- **Exercise**: Every line of the data below must be output exactly, with images left out.

Information supplied START

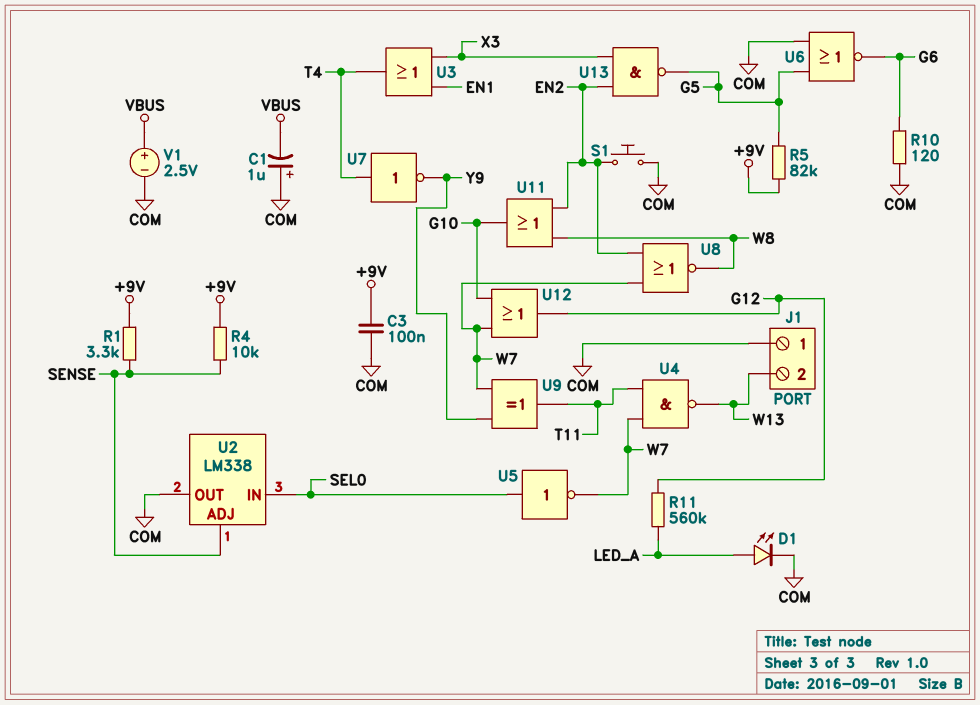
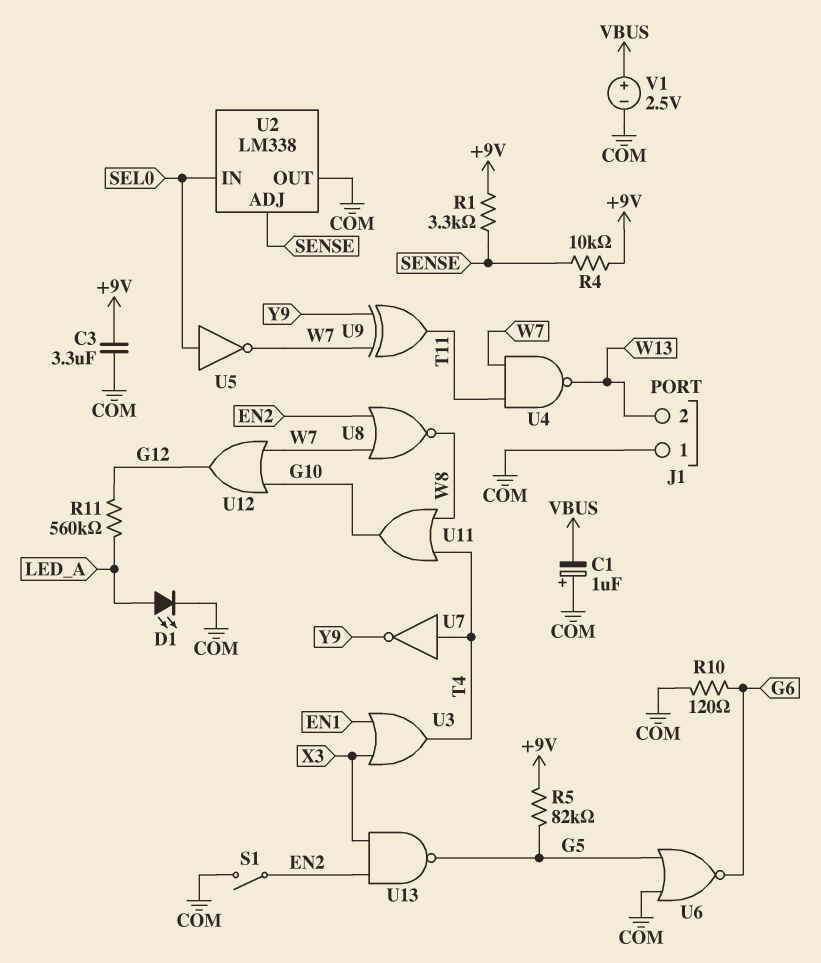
C3: 100nF (+9V, COM) -> 3.3uF (+9V, COM)
S1: button (COM, EN2) -> switch (COM, EN2)
U11: OR (in EN2, in W8, out G10) -> OR (in T4, in W8, out G10)

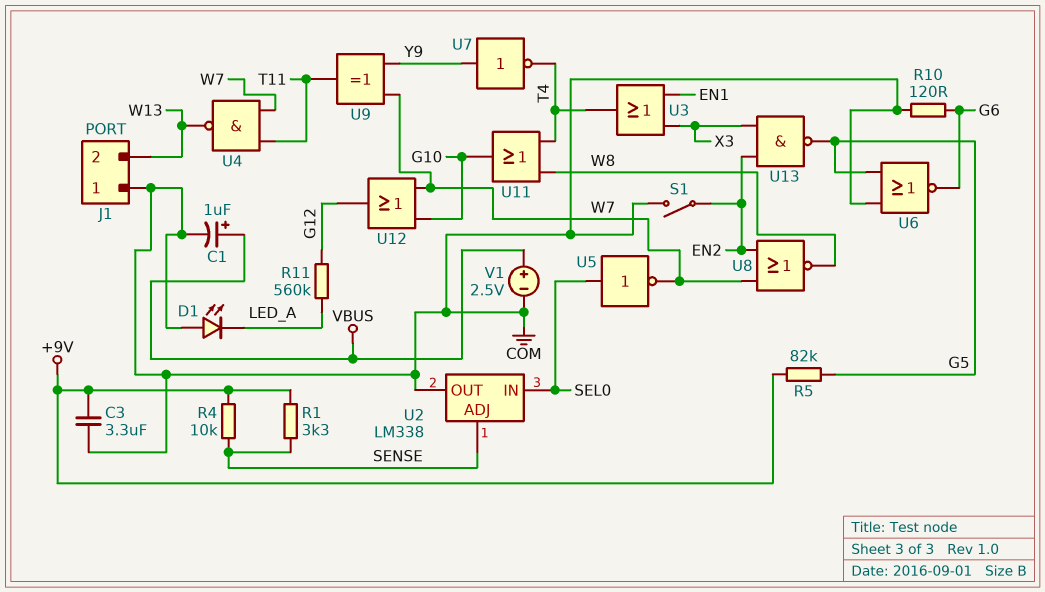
C1: 1uF (plus COM, minus VBUS) -> 1uF (plus VBUS, minus COM)
D1: LED (A LED_A, K COM) -> LED (A COM, K LED_A)
U7: NOT (in T4, out Y9) -> NOT (in Y9, out T4)

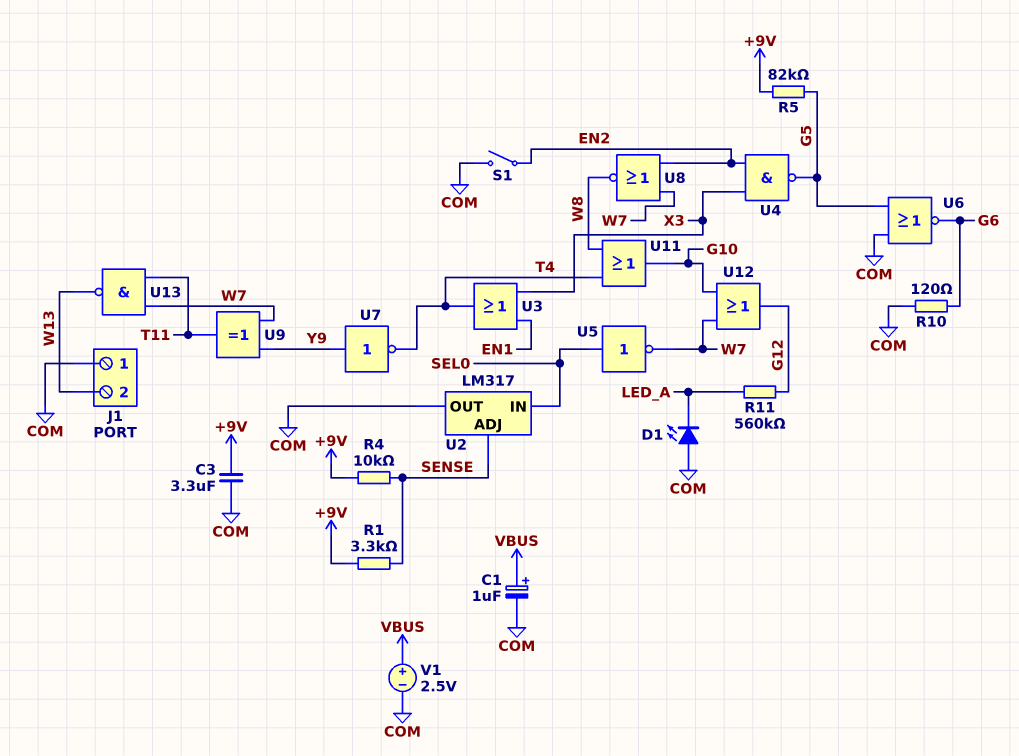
U2: LM338 -> LM317
U4: NAND (in T11, in W7, out W13) -> NAND (in EN2, in X3, out G5)
U13: NAND (in EN2, in X3, out G5) -> NAND (in T11, in W7, out W13)

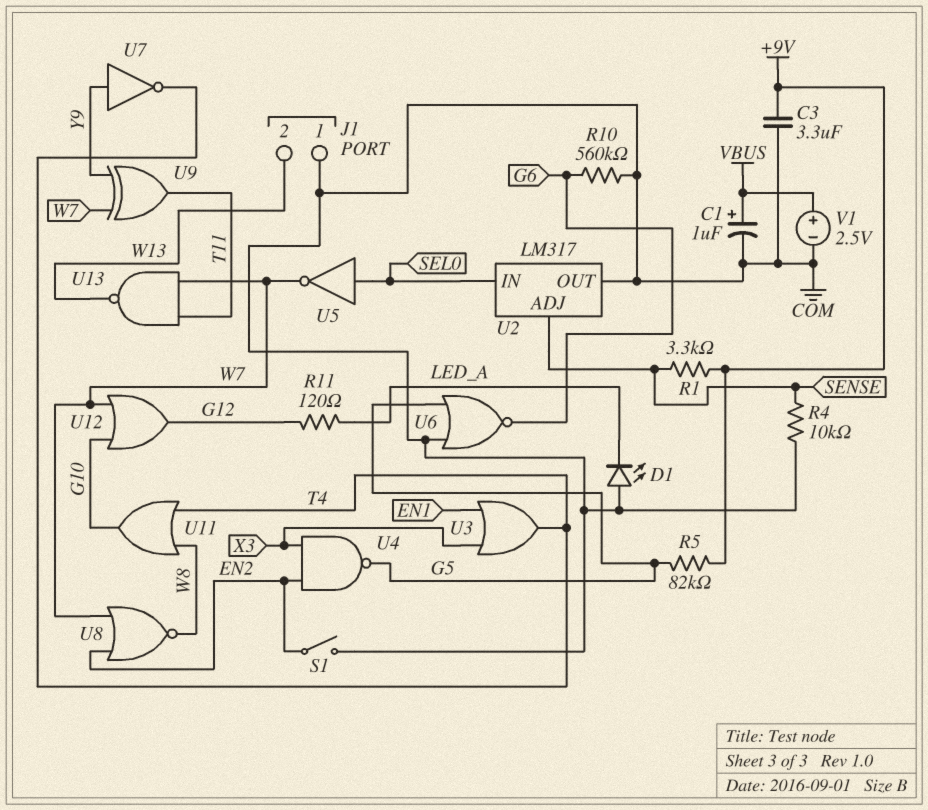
R4: 10k (+9V, SENSE) -> 10k (COM, SENSE)
R10: 120 (COM, G6) -> 560k (COM, G6)
R11: 560k (G12, LED_A) -> 120 (G12, LED_A)

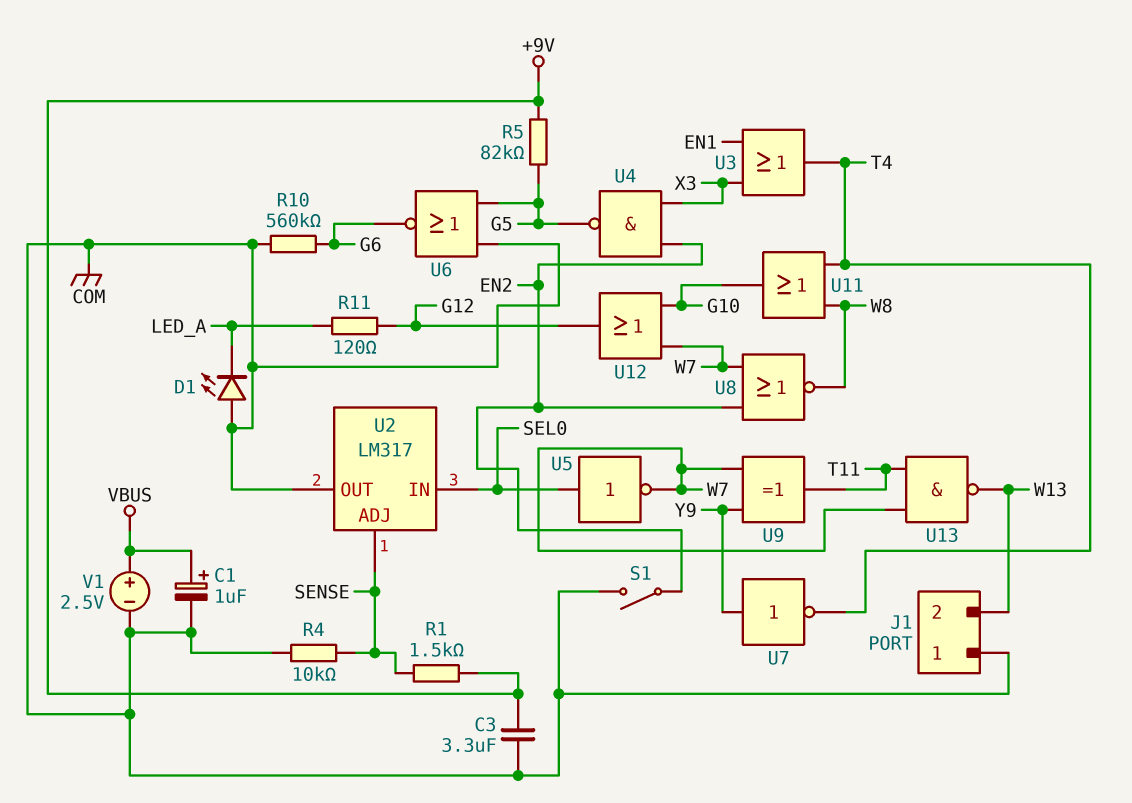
R1: 3.3k (+9V, SENSE) -> 1.5k (+9V, SENSE)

Information supplied END

- **Your response**:
C3: 100nF (+9V, COM) -> 3.3uF (+9V, COM)
S1: button (COM, EN2) -> switch (COM, EN2)
U11: OR (in EN2, in W8, out G10) -> OR (in T4, in W8, out G10)

C1: 1uF (plus COM, minus VBUS) -> 1uF (plus VBUS, minus COM)
D1: LED (A LED_A, K COM) -> LED (A COM, K LED_A)
U7: NOT (in T4, out Y9) -> NOT (in Y9, out T4)

U2: LM338 -> LM317
U4: NAND (in T11, in W7, out W13) -> NAND (in EN2, in X3, out G5)
U13: NAND (in EN2, in X3, out G5) -> NAND (in T11, in W7, out W13)

R4: 10k (+9V, SENSE) -> 10k (COM, SENSE)
R10: 120 (COM, G6) -> 560k (COM, G6)
R11: 560k (G12, LED_A) -> 120 (G12, LED_A)

R1: 3.3k (+9V, SENSE) -> 1.5k (+9V, SENSE)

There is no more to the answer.